··· RECORDS FOR THE EXERCISE
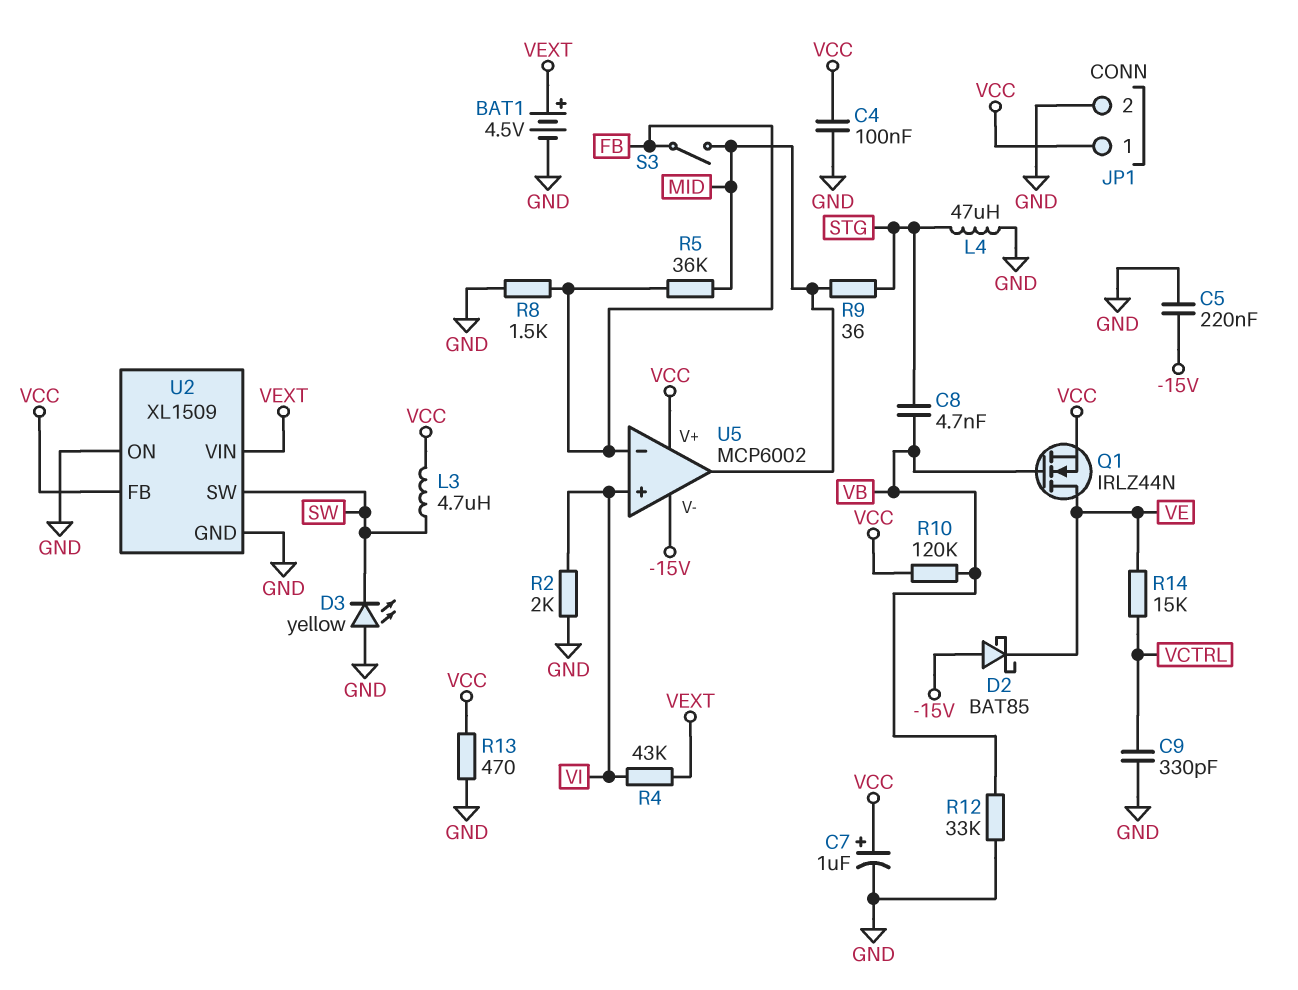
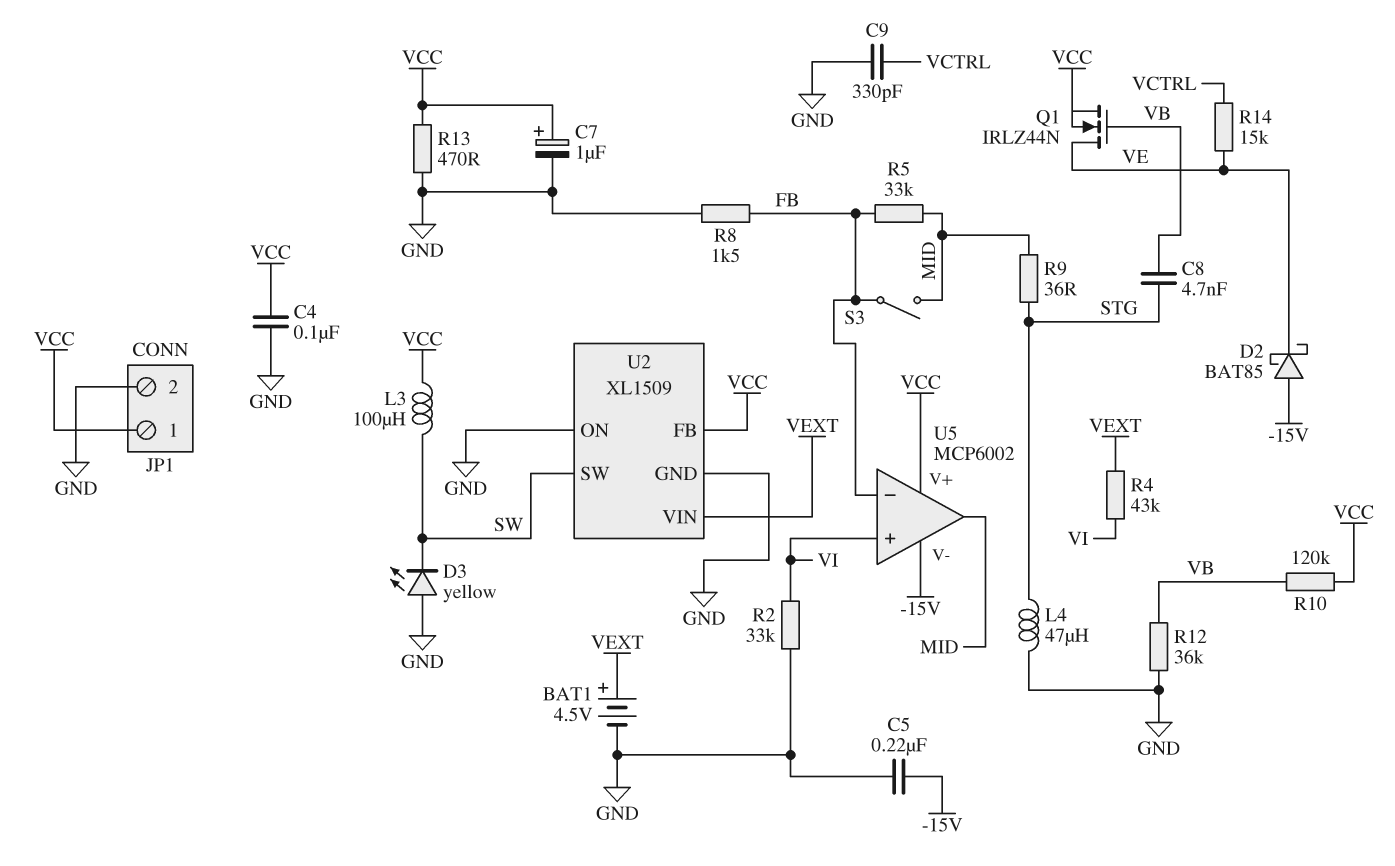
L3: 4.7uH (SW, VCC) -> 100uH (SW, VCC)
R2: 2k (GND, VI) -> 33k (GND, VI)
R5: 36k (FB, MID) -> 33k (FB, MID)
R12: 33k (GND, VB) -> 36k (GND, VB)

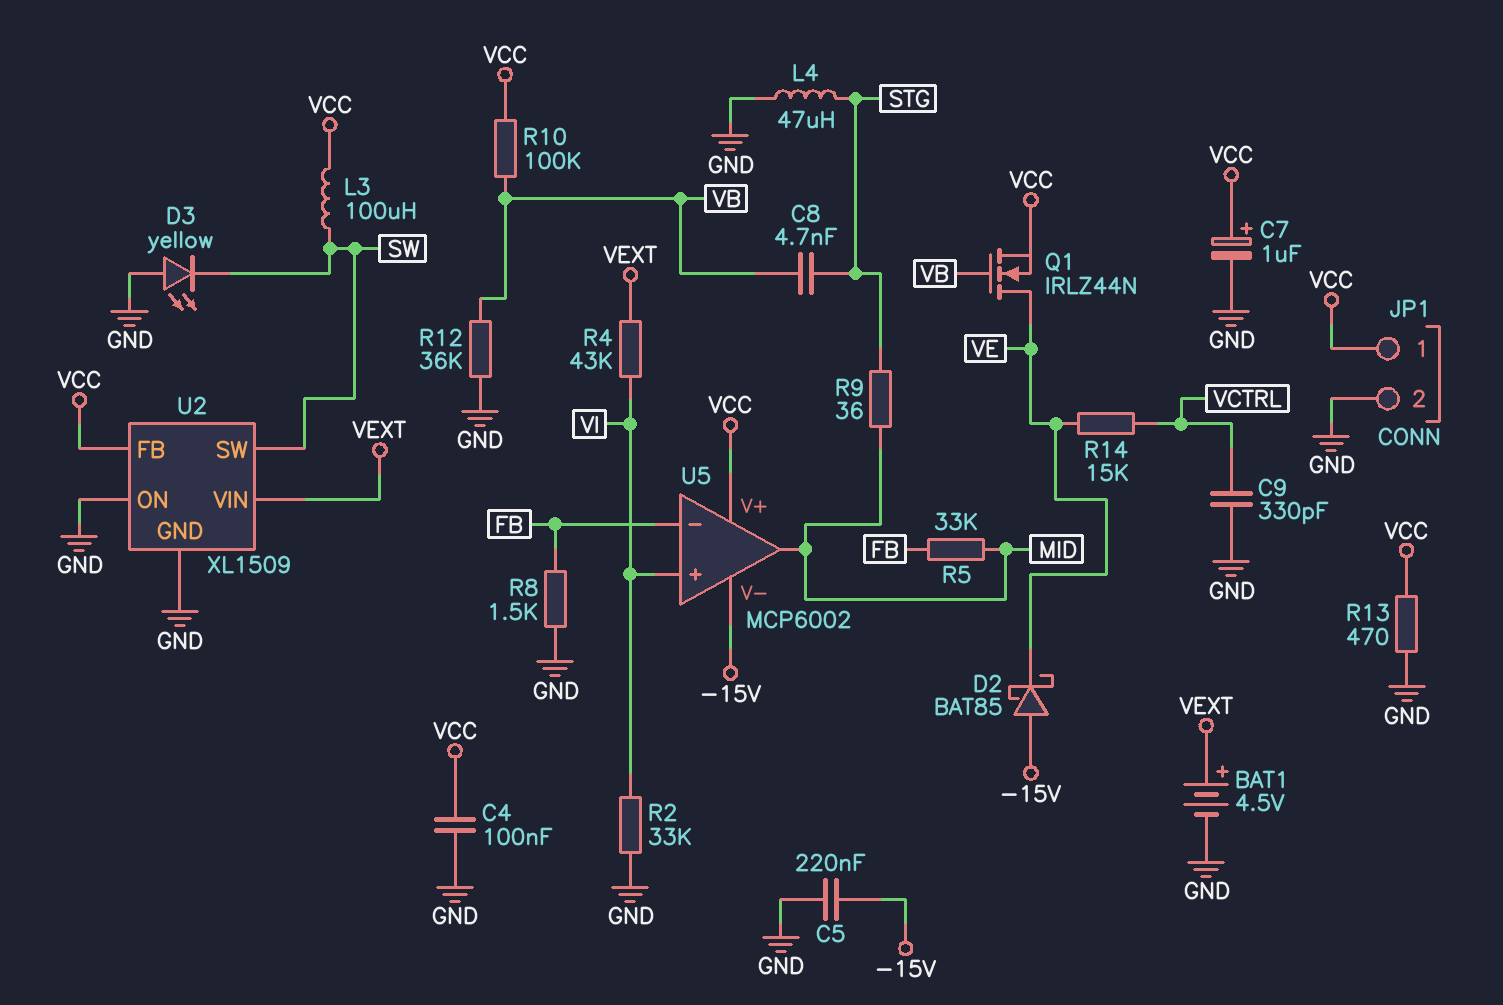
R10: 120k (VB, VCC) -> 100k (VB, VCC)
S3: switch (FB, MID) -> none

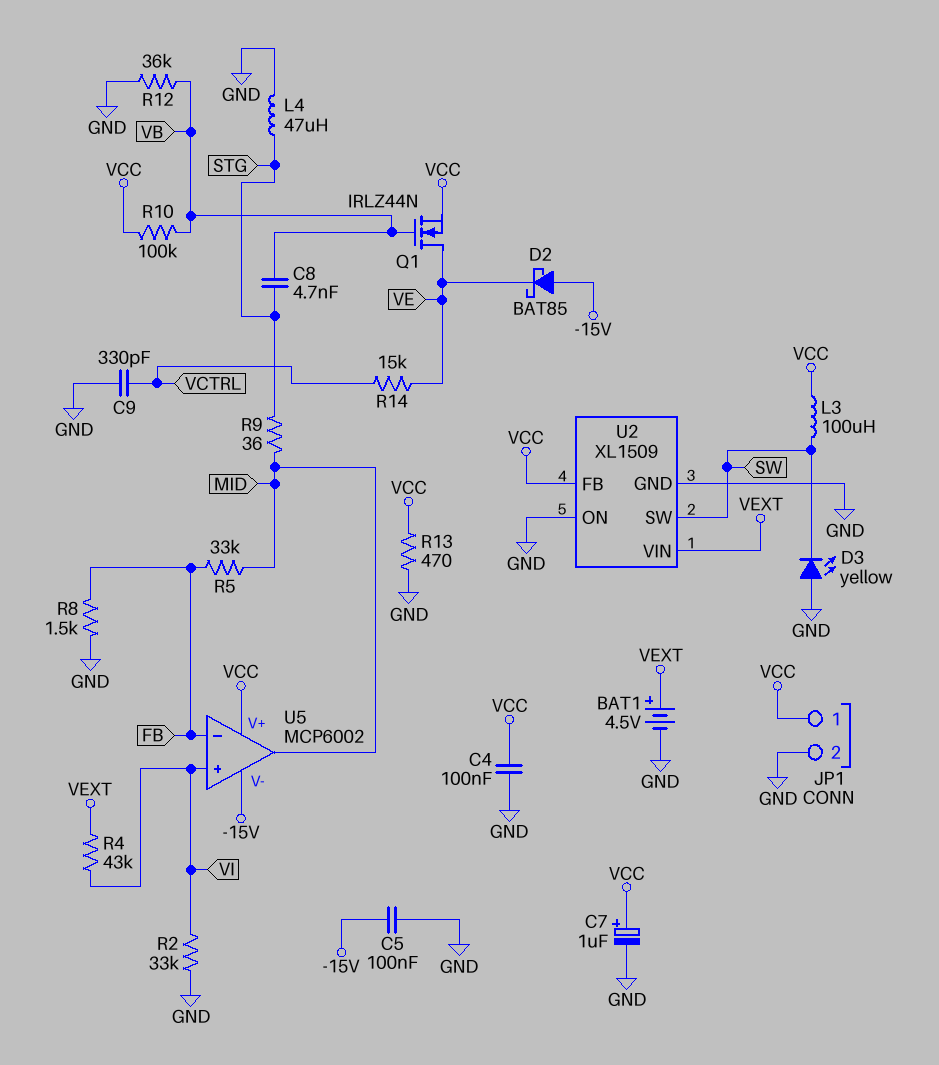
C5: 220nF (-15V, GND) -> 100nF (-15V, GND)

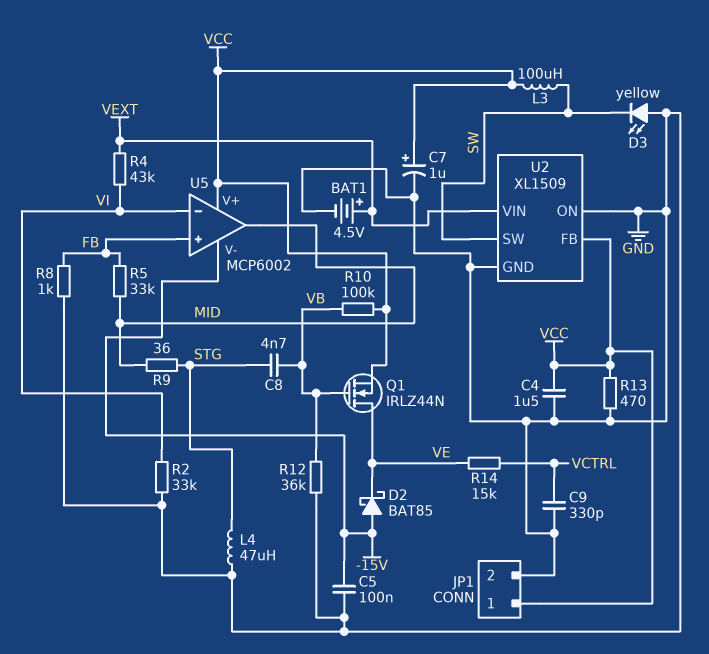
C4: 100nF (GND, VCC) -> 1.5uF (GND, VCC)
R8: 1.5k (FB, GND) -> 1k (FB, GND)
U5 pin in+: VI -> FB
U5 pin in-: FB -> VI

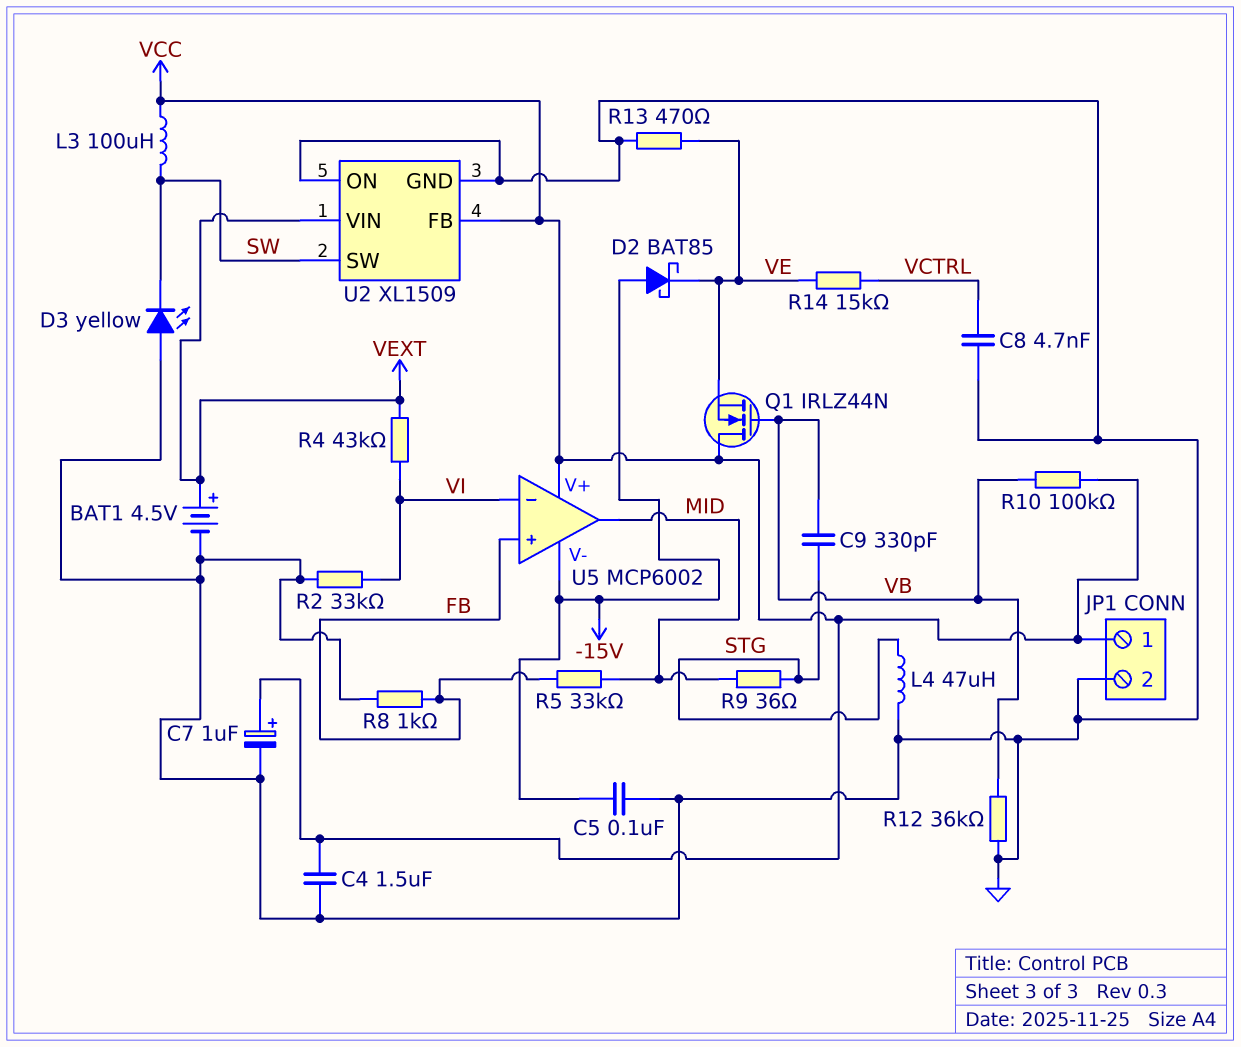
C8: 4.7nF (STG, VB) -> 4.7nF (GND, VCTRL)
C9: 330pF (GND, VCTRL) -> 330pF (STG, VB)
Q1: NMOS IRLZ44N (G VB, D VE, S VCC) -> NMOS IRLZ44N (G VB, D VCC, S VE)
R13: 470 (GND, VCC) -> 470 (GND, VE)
······
• WHAT TO WORK ON
Filter the entries down to the lines that include the string "VCTRL".

• EXERCISE SOLUTION
C8: 4.7nF (STG, VB) -> 4.7nF (GND, VCTRL)
C9: 330pF (GND, VCTRL) -> 330pF (STG, VB)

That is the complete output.